╔══
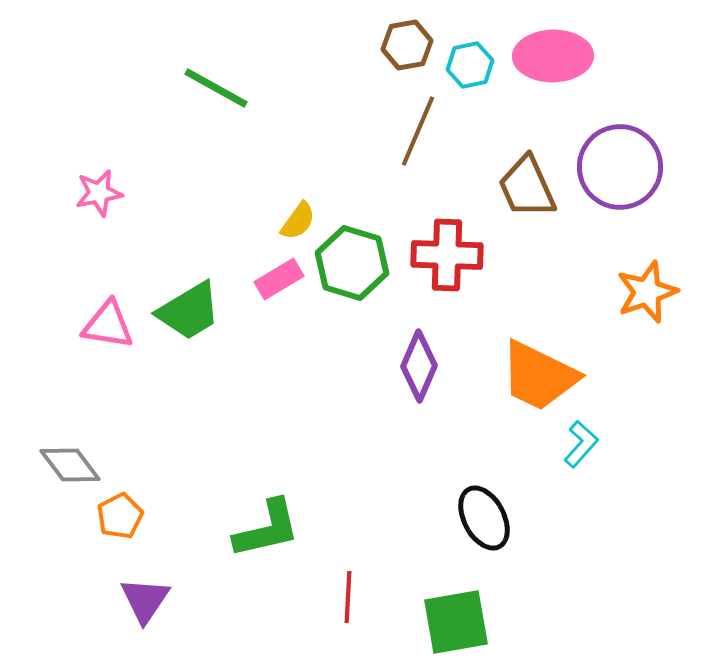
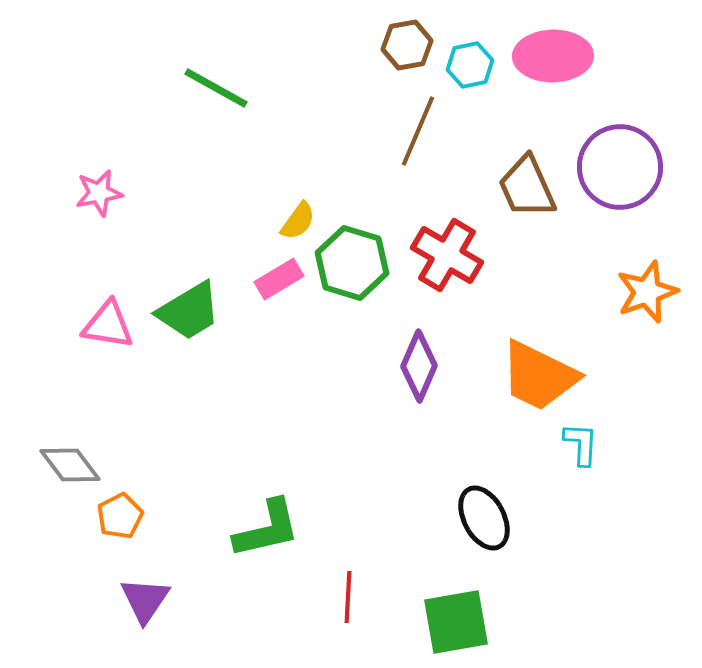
red cross: rotated 28 degrees clockwise
cyan L-shape: rotated 39 degrees counterclockwise
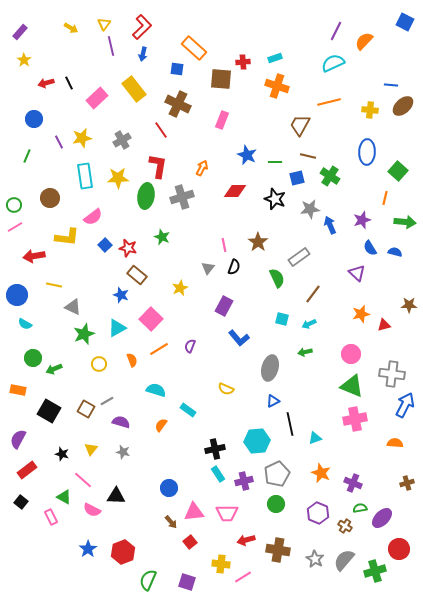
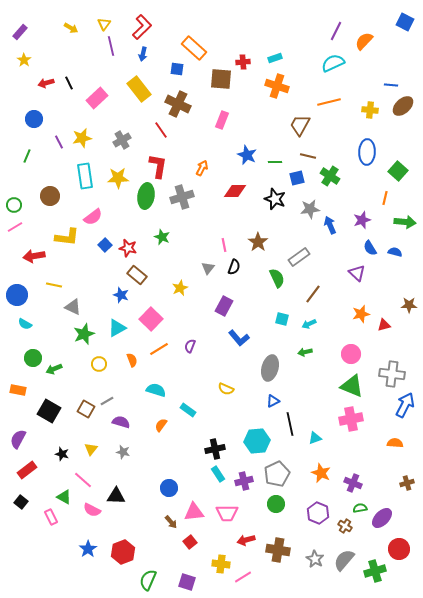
yellow rectangle at (134, 89): moved 5 px right
brown circle at (50, 198): moved 2 px up
pink cross at (355, 419): moved 4 px left
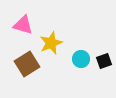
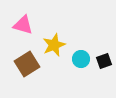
yellow star: moved 3 px right, 2 px down
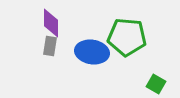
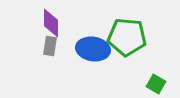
blue ellipse: moved 1 px right, 3 px up
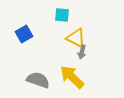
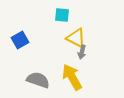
blue square: moved 4 px left, 6 px down
yellow arrow: rotated 16 degrees clockwise
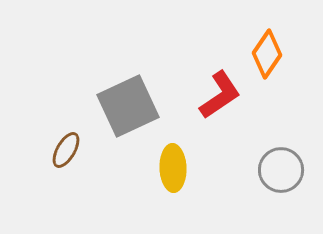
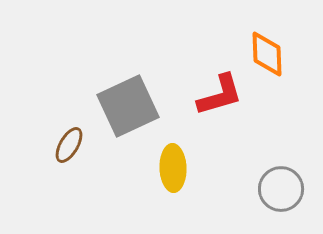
orange diamond: rotated 36 degrees counterclockwise
red L-shape: rotated 18 degrees clockwise
brown ellipse: moved 3 px right, 5 px up
gray circle: moved 19 px down
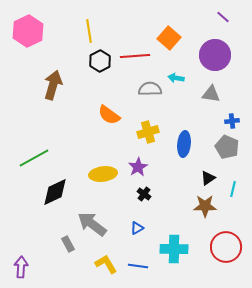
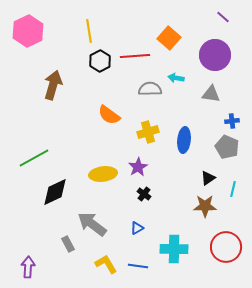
blue ellipse: moved 4 px up
purple arrow: moved 7 px right
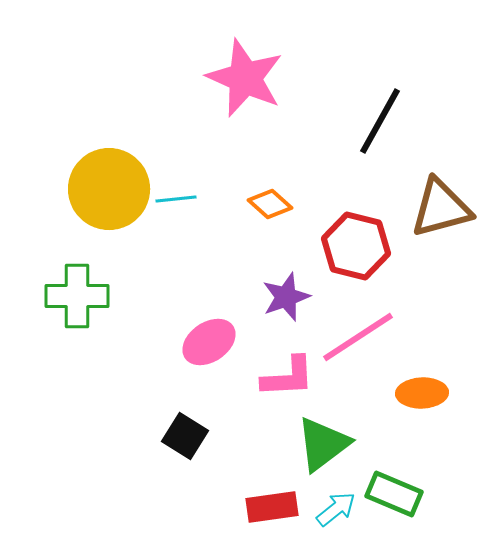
╚══
Instructions for the task: Return all the lines above exactly; none of the pictures should appear.

Solution to this exercise:
red cross: rotated 28 degrees clockwise
cyan L-shape: rotated 39 degrees counterclockwise
yellow rectangle at (134, 89): moved 5 px right
brown circle at (50, 198): moved 2 px up
pink cross at (355, 419): moved 4 px left
yellow star: moved 3 px right, 2 px down
blue ellipse: moved 1 px right, 3 px up
blue square: moved 4 px left, 6 px down
yellow arrow: rotated 16 degrees clockwise
orange diamond: rotated 36 degrees counterclockwise
red L-shape: rotated 18 degrees clockwise
brown ellipse: moved 3 px right, 5 px up
gray circle: moved 19 px down
blue ellipse: moved 4 px up
purple arrow: moved 7 px right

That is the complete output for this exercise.